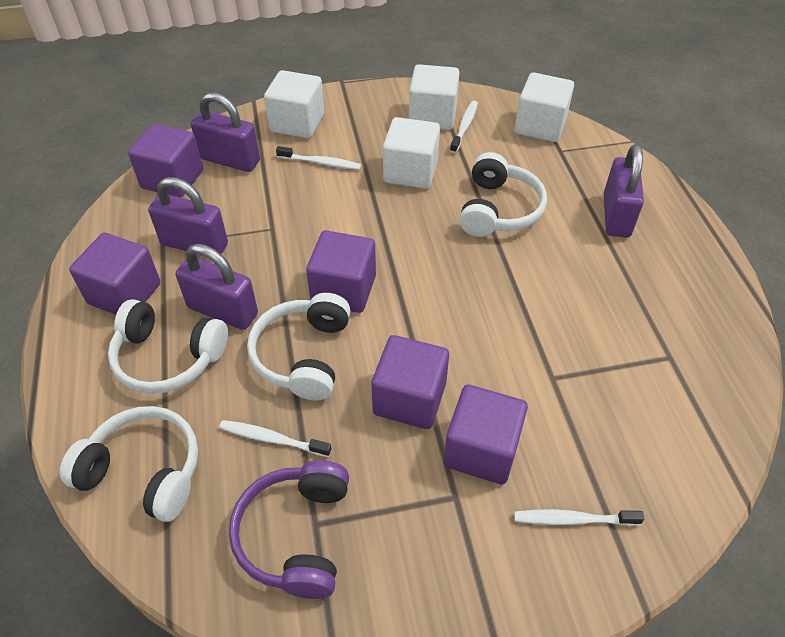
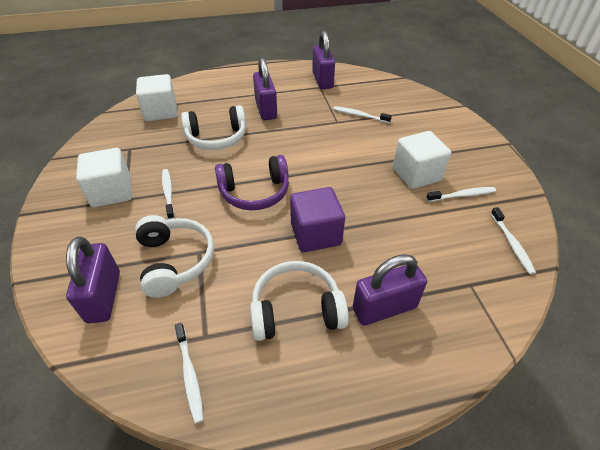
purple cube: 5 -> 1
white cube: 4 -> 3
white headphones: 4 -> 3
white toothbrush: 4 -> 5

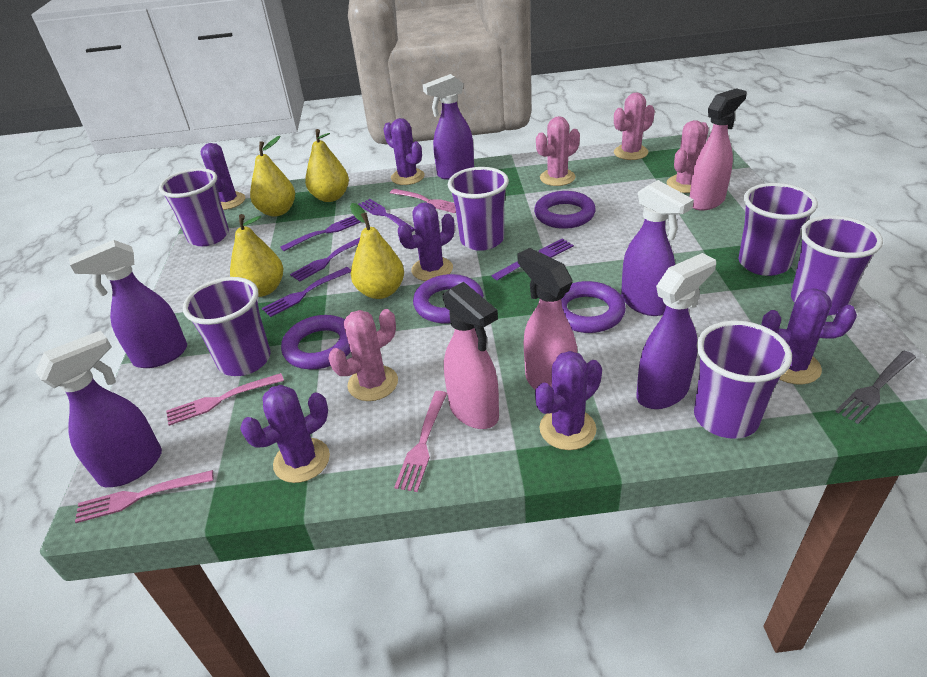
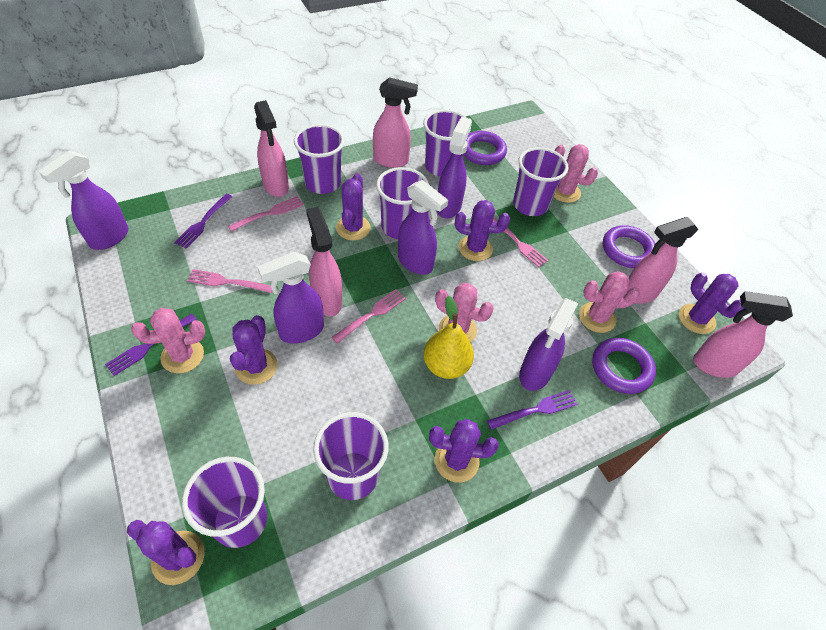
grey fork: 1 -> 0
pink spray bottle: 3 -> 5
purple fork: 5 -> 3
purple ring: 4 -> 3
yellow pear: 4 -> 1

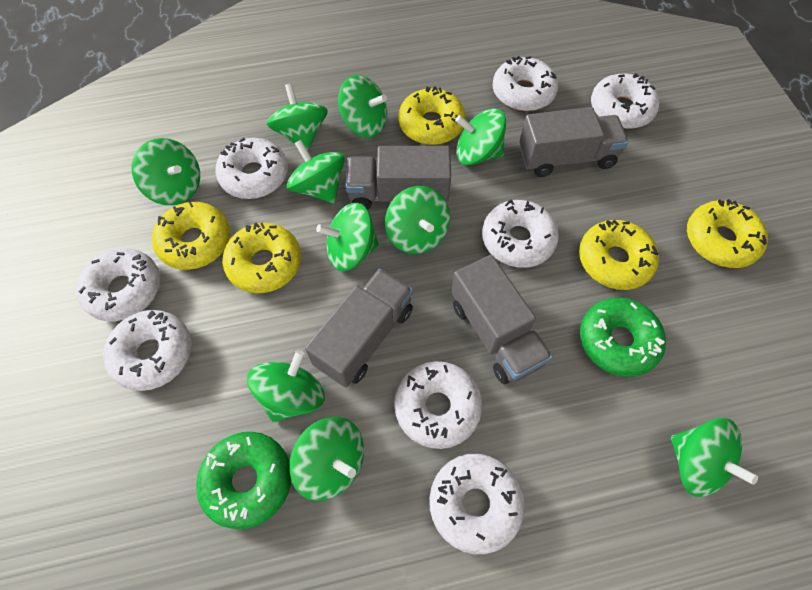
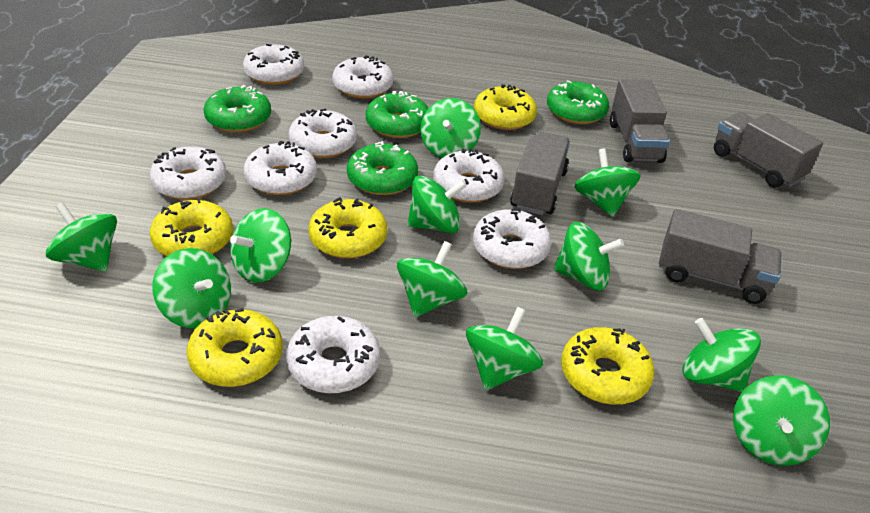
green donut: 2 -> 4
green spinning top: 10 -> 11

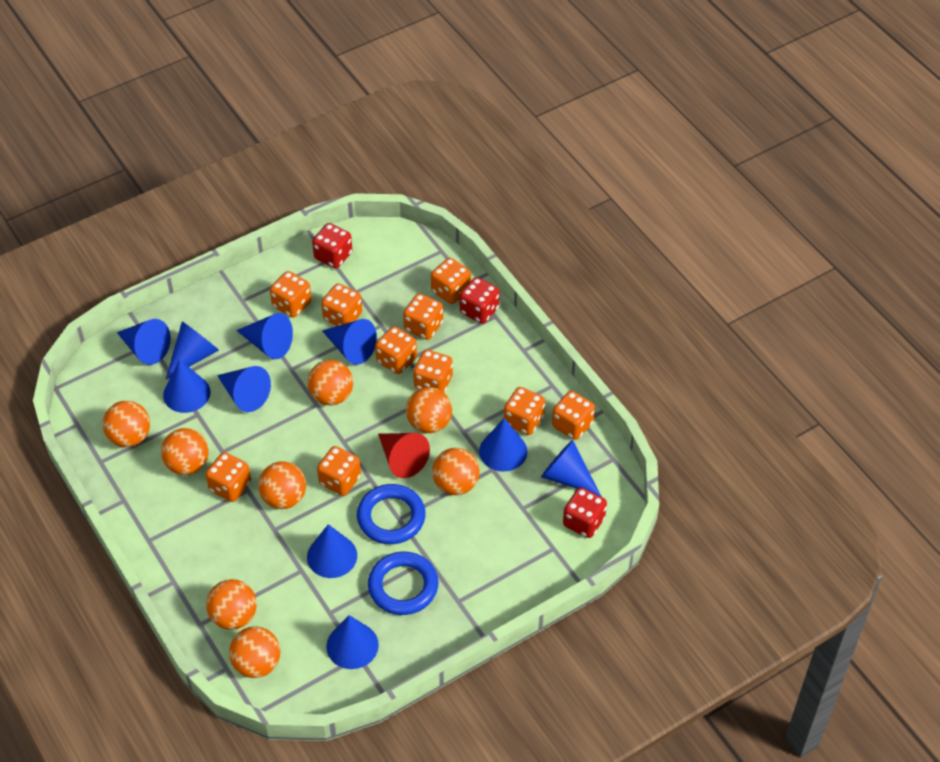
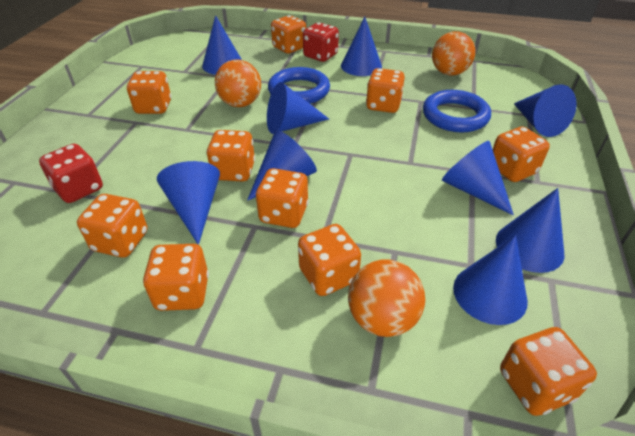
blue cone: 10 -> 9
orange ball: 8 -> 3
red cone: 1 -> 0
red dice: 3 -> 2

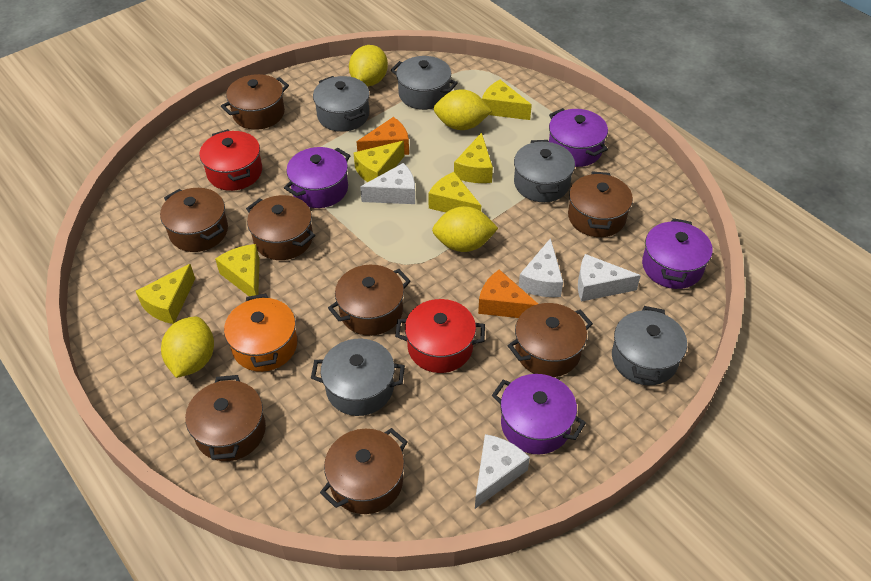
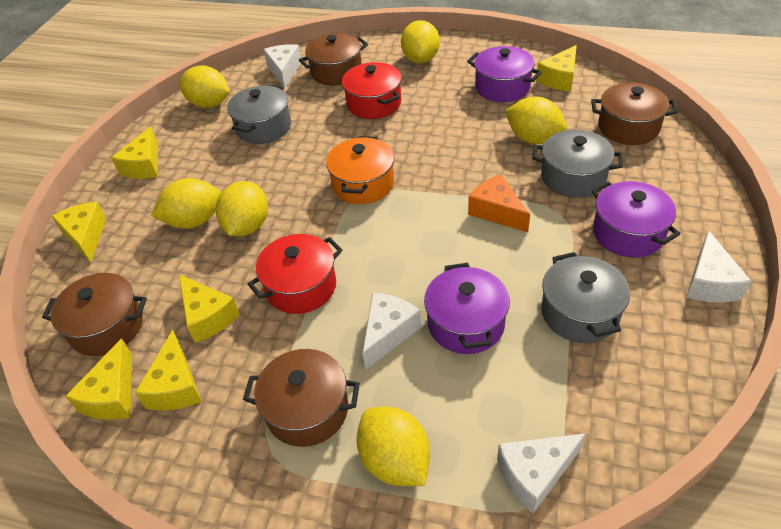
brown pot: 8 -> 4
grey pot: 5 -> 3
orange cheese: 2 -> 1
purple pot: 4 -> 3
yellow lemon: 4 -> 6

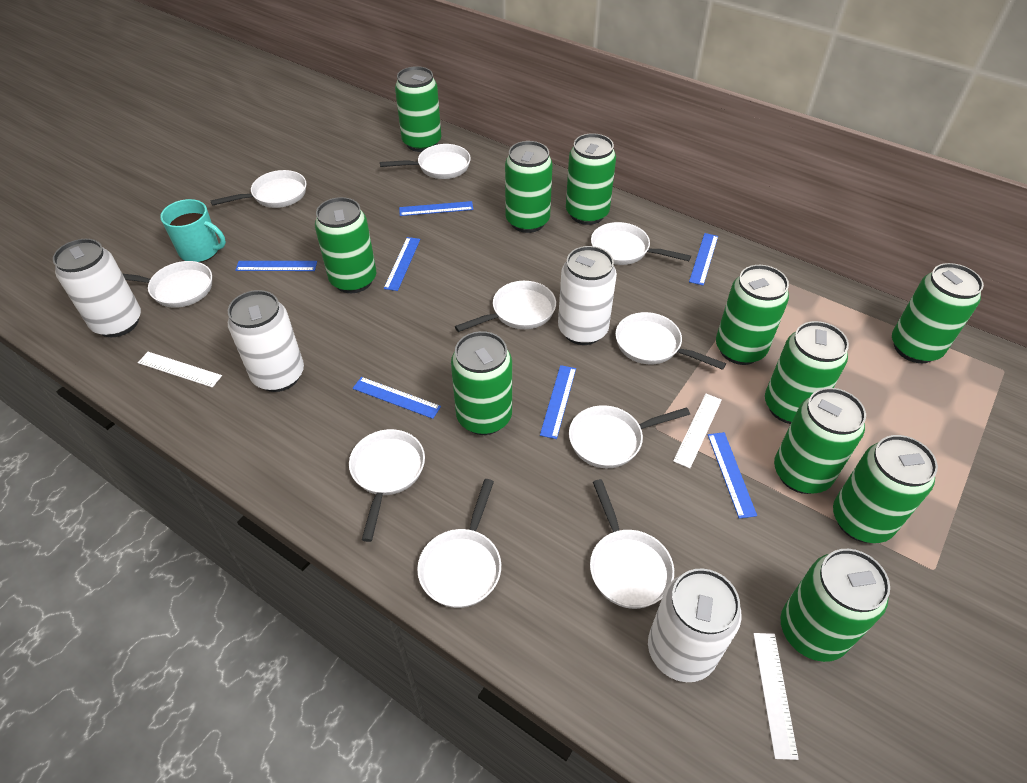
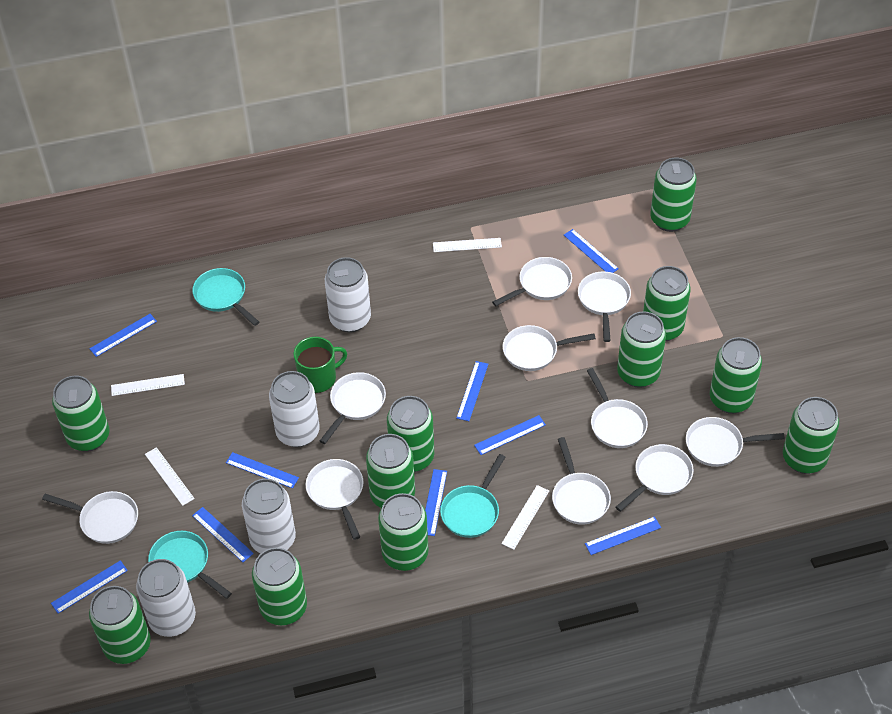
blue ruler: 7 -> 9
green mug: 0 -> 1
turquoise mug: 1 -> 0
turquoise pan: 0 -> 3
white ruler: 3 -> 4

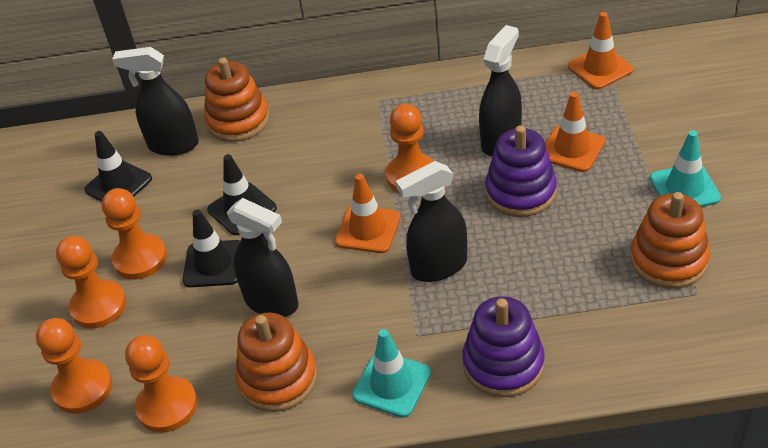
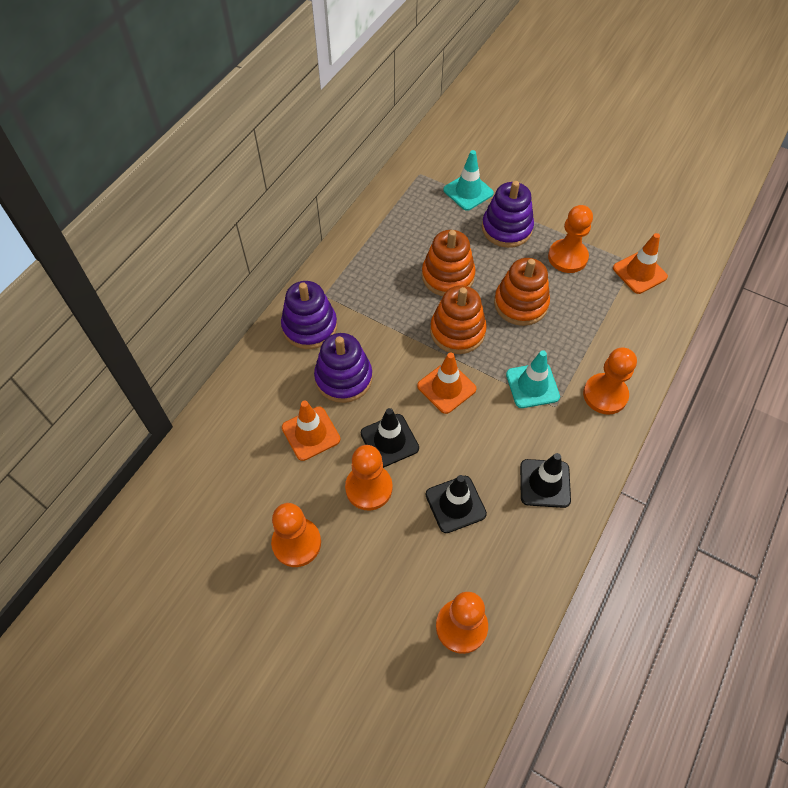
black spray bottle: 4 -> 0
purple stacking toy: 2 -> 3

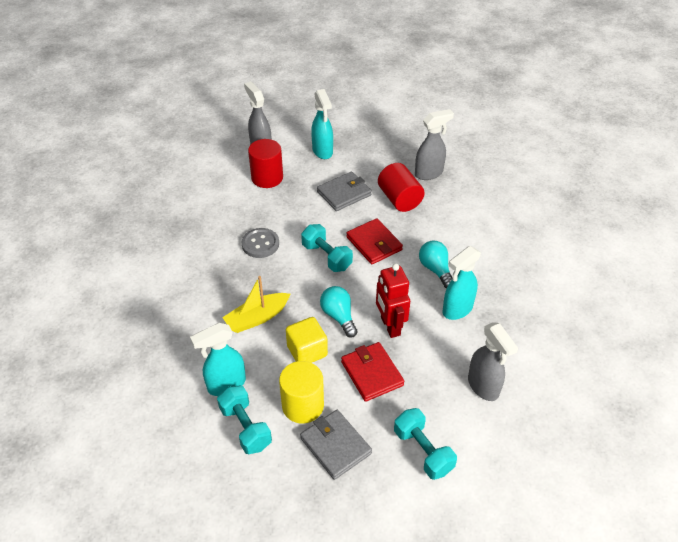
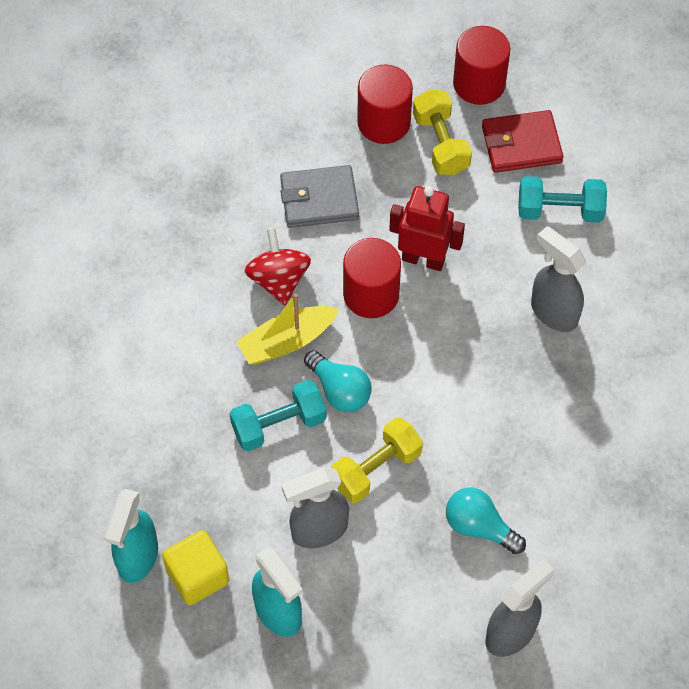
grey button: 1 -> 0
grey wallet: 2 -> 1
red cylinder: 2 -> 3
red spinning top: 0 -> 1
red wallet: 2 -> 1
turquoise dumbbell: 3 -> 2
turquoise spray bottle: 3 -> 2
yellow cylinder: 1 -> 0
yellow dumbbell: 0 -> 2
+++
Please reproduce exactly, and nothing more, the lines from the one containing "turquoise pan: 0 -> 3" through the last line of the entries, both included; pictures stay out.

EXPECTED ANSWER ▸
turquoise pan: 0 -> 3
white ruler: 3 -> 4

black spray bottle: 4 -> 0
purple stacking toy: 2 -> 3

grey button: 1 -> 0
grey wallet: 2 -> 1
red cylinder: 2 -> 3
red spinning top: 0 -> 1
red wallet: 2 -> 1
turquoise dumbbell: 3 -> 2
turquoise spray bottle: 3 -> 2
yellow cylinder: 1 -> 0
yellow dumbbell: 0 -> 2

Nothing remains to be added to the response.